[[ Listed records open ]]

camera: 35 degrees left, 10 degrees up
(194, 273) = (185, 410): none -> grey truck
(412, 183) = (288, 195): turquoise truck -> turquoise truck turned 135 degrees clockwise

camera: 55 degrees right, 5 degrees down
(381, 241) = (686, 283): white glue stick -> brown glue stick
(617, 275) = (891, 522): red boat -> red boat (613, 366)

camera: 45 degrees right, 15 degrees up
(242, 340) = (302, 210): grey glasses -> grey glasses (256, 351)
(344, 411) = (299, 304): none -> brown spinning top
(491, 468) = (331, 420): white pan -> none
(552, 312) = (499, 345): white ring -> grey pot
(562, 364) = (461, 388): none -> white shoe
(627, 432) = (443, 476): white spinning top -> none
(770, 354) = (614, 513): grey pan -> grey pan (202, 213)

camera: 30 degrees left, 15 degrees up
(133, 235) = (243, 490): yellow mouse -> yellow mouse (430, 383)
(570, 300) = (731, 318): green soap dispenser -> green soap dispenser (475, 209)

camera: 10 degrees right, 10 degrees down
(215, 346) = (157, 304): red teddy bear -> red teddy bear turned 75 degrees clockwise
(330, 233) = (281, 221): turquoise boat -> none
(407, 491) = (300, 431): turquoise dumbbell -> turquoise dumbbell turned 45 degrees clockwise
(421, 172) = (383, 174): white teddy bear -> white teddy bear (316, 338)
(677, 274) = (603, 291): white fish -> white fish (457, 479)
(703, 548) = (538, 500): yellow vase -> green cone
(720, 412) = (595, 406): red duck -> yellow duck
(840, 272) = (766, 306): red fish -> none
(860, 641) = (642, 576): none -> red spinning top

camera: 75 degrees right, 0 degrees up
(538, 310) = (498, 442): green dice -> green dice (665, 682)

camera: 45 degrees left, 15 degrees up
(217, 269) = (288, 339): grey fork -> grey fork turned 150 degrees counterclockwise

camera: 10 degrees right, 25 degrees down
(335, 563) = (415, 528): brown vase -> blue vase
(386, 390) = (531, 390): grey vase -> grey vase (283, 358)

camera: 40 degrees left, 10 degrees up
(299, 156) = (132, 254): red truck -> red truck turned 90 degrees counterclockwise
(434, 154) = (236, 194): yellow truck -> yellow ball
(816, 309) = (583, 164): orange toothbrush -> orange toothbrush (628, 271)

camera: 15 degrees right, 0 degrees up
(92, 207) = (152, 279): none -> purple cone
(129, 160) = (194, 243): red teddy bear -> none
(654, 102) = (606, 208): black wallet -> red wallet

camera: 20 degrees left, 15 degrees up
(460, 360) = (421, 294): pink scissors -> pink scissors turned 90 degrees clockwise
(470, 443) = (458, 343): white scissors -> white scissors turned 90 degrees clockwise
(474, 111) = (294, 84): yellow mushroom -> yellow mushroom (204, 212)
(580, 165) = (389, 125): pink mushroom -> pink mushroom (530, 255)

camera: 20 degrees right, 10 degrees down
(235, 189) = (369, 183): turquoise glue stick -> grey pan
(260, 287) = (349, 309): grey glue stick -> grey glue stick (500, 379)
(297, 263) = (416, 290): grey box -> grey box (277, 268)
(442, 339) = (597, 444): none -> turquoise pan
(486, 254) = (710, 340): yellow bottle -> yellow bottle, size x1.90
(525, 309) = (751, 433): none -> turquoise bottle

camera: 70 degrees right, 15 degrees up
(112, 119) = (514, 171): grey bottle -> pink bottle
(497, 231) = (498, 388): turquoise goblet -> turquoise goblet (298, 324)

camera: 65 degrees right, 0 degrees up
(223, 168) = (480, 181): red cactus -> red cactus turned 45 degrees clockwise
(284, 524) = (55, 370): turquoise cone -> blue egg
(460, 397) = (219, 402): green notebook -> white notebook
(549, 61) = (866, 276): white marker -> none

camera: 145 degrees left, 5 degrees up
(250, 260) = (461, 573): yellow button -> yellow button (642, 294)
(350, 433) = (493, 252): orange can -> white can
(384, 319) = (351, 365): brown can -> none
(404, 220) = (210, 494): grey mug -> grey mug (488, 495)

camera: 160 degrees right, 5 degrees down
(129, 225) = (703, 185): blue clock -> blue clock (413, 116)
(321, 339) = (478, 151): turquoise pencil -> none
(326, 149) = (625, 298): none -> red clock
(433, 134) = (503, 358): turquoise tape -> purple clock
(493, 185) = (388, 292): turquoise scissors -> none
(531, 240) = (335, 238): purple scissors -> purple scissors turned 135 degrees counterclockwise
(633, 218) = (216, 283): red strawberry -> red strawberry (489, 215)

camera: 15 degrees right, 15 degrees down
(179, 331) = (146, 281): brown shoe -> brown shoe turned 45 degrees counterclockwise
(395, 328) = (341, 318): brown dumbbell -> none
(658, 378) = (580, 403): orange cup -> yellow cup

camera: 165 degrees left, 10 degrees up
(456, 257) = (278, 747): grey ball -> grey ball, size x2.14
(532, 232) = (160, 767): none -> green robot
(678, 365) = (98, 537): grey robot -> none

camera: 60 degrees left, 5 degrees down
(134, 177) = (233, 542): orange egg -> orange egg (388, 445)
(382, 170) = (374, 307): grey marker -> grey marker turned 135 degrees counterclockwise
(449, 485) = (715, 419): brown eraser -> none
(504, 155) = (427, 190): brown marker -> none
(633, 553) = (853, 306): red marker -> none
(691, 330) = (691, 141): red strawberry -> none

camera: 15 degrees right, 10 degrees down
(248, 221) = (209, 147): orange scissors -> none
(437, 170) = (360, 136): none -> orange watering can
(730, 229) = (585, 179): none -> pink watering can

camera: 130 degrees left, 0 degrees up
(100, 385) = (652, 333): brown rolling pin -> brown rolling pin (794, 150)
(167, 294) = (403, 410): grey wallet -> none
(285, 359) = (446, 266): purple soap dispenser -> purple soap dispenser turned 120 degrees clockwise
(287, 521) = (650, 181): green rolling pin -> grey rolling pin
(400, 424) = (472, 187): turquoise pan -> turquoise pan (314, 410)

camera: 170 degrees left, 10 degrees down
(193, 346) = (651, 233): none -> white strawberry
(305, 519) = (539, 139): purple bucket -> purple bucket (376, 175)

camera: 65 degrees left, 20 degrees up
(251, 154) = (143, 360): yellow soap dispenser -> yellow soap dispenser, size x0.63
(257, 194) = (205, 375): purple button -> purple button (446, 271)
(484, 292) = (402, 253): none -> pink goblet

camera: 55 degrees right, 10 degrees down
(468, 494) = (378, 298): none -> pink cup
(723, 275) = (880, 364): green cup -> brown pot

[[ Listed records closed ]]

» Task to carry out
Only an exact transcription of all the records above counts as an answer.

» Result
camera: 35 degrees left, 10 degrees up
(194, 273) = (185, 410): none -> grey truck
(412, 183) = (288, 195): turquoise truck -> turquoise truck turned 135 degrees clockwise

camera: 55 degrees right, 5 degrees down
(381, 241) = (686, 283): white glue stick -> brown glue stick
(617, 275) = (891, 522): red boat -> red boat (613, 366)

camera: 45 degrees right, 15 degrees up
(242, 340) = (302, 210): grey glasses -> grey glasses (256, 351)
(344, 411) = (299, 304): none -> brown spinning top
(491, 468) = (331, 420): white pan -> none
(552, 312) = (499, 345): white ring -> grey pot
(562, 364) = (461, 388): none -> white shoe
(627, 432) = (443, 476): white spinning top -> none
(770, 354) = (614, 513): grey pan -> grey pan (202, 213)

camera: 30 degrees left, 15 degrees up
(133, 235) = (243, 490): yellow mouse -> yellow mouse (430, 383)
(570, 300) = (731, 318): green soap dispenser -> green soap dispenser (475, 209)

camera: 10 degrees right, 10 degrees down
(215, 346) = (157, 304): red teddy bear -> red teddy bear turned 75 degrees clockwise
(330, 233) = (281, 221): turquoise boat -> none
(407, 491) = (300, 431): turquoise dumbbell -> turquoise dumbbell turned 45 degrees clockwise
(421, 172) = (383, 174): white teddy bear -> white teddy bear (316, 338)
(677, 274) = (603, 291): white fish -> white fish (457, 479)
(703, 548) = (538, 500): yellow vase -> green cone
(720, 412) = (595, 406): red duck -> yellow duck
(840, 272) = (766, 306): red fish -> none
(860, 641) = (642, 576): none -> red spinning top

camera: 75 degrees right, 0 degrees up
(538, 310) = (498, 442): green dice -> green dice (665, 682)

camera: 45 degrees left, 15 degrees up
(217, 269) = (288, 339): grey fork -> grey fork turned 150 degrees counterclockwise

camera: 10 degrees right, 25 degrees down
(335, 563) = (415, 528): brown vase -> blue vase
(386, 390) = (531, 390): grey vase -> grey vase (283, 358)

camera: 40 degrees left, 10 degrees up
(299, 156) = (132, 254): red truck -> red truck turned 90 degrees counterclockwise
(434, 154) = (236, 194): yellow truck -> yellow ball
(816, 309) = (583, 164): orange toothbrush -> orange toothbrush (628, 271)

camera: 15 degrees right, 0 degrees up
(92, 207) = (152, 279): none -> purple cone
(129, 160) = (194, 243): red teddy bear -> none
(654, 102) = (606, 208): black wallet -> red wallet

camera: 20 degrees left, 15 degrees up
(460, 360) = (421, 294): pink scissors -> pink scissors turned 90 degrees clockwise
(470, 443) = (458, 343): white scissors -> white scissors turned 90 degrees clockwise
(474, 111) = (294, 84): yellow mushroom -> yellow mushroom (204, 212)
(580, 165) = (389, 125): pink mushroom -> pink mushroom (530, 255)

camera: 20 degrees right, 10 degrees down
(235, 189) = (369, 183): turquoise glue stick -> grey pan
(260, 287) = (349, 309): grey glue stick -> grey glue stick (500, 379)
(297, 263) = (416, 290): grey box -> grey box (277, 268)
(442, 339) = (597, 444): none -> turquoise pan
(486, 254) = (710, 340): yellow bottle -> yellow bottle, size x1.90
(525, 309) = (751, 433): none -> turquoise bottle

camera: 70 degrees right, 15 degrees up
(112, 119) = (514, 171): grey bottle -> pink bottle
(497, 231) = (498, 388): turquoise goblet -> turquoise goblet (298, 324)

camera: 65 degrees right, 0 degrees up
(223, 168) = (480, 181): red cactus -> red cactus turned 45 degrees clockwise
(284, 524) = (55, 370): turquoise cone -> blue egg
(460, 397) = (219, 402): green notebook -> white notebook
(549, 61) = (866, 276): white marker -> none

camera: 145 degrees left, 5 degrees up
(250, 260) = (461, 573): yellow button -> yellow button (642, 294)
(350, 433) = (493, 252): orange can -> white can
(384, 319) = (351, 365): brown can -> none
(404, 220) = (210, 494): grey mug -> grey mug (488, 495)

camera: 160 degrees right, 5 degrees down
(129, 225) = (703, 185): blue clock -> blue clock (413, 116)
(321, 339) = (478, 151): turquoise pencil -> none
(326, 149) = (625, 298): none -> red clock
(433, 134) = (503, 358): turquoise tape -> purple clock
(493, 185) = (388, 292): turquoise scissors -> none
(531, 240) = (335, 238): purple scissors -> purple scissors turned 135 degrees counterclockwise
(633, 218) = (216, 283): red strawberry -> red strawberry (489, 215)

camera: 15 degrees right, 15 degrees down
(179, 331) = (146, 281): brown shoe -> brown shoe turned 45 degrees counterclockwise
(395, 328) = (341, 318): brown dumbbell -> none
(658, 378) = (580, 403): orange cup -> yellow cup

camera: 165 degrees left, 10 degrees up
(456, 257) = (278, 747): grey ball -> grey ball, size x2.14
(532, 232) = (160, 767): none -> green robot
(678, 365) = (98, 537): grey robot -> none

camera: 60 degrees left, 5 degrees down
(134, 177) = (233, 542): orange egg -> orange egg (388, 445)
(382, 170) = (374, 307): grey marker -> grey marker turned 135 degrees counterclockwise
(449, 485) = (715, 419): brown eraser -> none
(504, 155) = (427, 190): brown marker -> none
(633, 553) = (853, 306): red marker -> none
(691, 330) = (691, 141): red strawberry -> none

camera: 15 degrees right, 10 degrees down
(248, 221) = (209, 147): orange scissors -> none
(437, 170) = (360, 136): none -> orange watering can
(730, 229) = (585, 179): none -> pink watering can

camera: 130 degrees left, 0 degrees up
(100, 385) = (652, 333): brown rolling pin -> brown rolling pin (794, 150)
(167, 294) = (403, 410): grey wallet -> none
(285, 359) = (446, 266): purple soap dispenser -> purple soap dispenser turned 120 degrees clockwise
(287, 521) = (650, 181): green rolling pin -> grey rolling pin
(400, 424) = (472, 187): turquoise pan -> turquoise pan (314, 410)

camera: 170 degrees left, 10 degrees down
(193, 346) = (651, 233): none -> white strawberry
(305, 519) = (539, 139): purple bucket -> purple bucket (376, 175)

camera: 65 degrees left, 20 degrees up
(251, 154) = (143, 360): yellow soap dispenser -> yellow soap dispenser, size x0.63
(257, 194) = (205, 375): purple button -> purple button (446, 271)
(484, 292) = (402, 253): none -> pink goblet

camera: 55 degrees right, 10 degrees down
(468, 494) = (378, 298): none -> pink cup
(723, 275) = (880, 364): green cup -> brown pot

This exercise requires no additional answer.